>>>
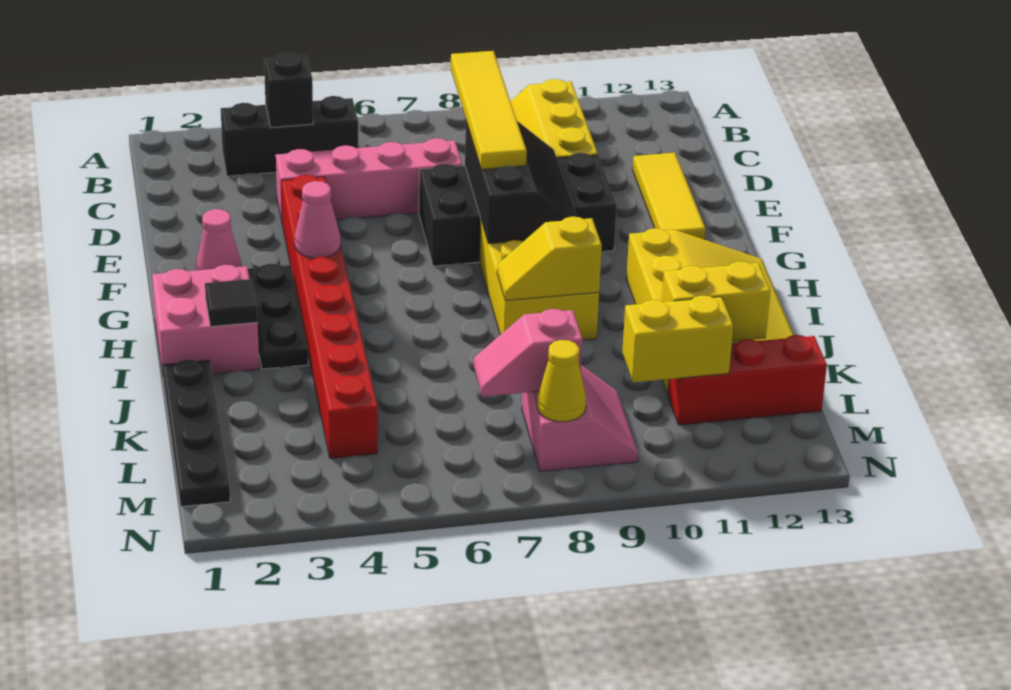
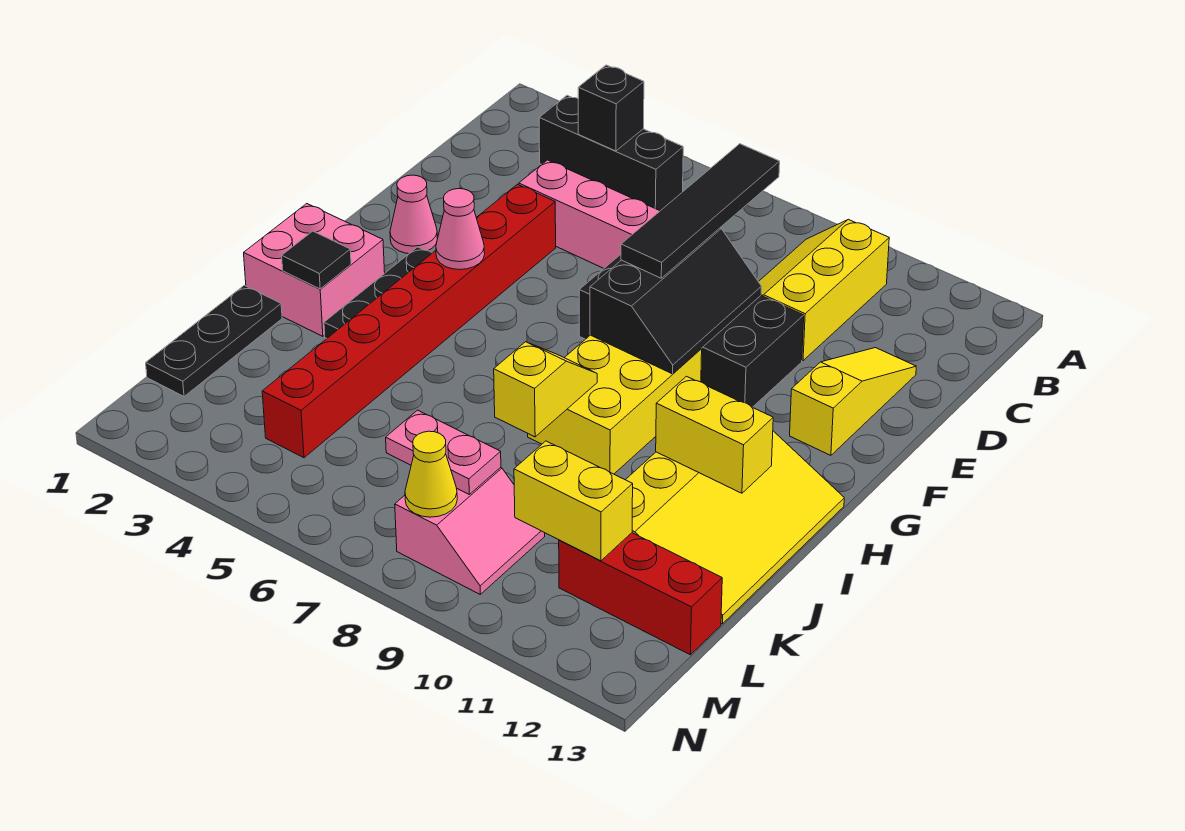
yellow tile C8:F8 level 3 -> black tile C8:F8 level 3
yellow tile D12:F12 level 1 -> yellow slope D12:F12 level 1 top F
yellow slope I8:I9 level 2 top 9 -> yellow slope I8:J8 level 2 top J
black plate J1:M1 level 1 -> black plate J1:L1 level 1
yellow brick K11:K12 level 2 -> yellow brick I11:I12 level 2
pink slope L7:L8 level 2 top 8 -> pink plate L7:L8 level 2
<<<
Required action -
Please produce an exact copy of all the material, leaving out the pictures.

Expected answer -
yellow tile C8:F8 level 3 -> black tile C8:F8 level 3
yellow tile D12:F12 level 1 -> yellow slope D12:F12 level 1 top F
yellow slope I8:I9 level 2 top 9 -> yellow slope I8:J8 level 2 top J
black plate J1:M1 level 1 -> black plate J1:L1 level 1
yellow brick K11:K12 level 2 -> yellow brick I11:I12 level 2
pink slope L7:L8 level 2 top 8 -> pink plate L7:L8 level 2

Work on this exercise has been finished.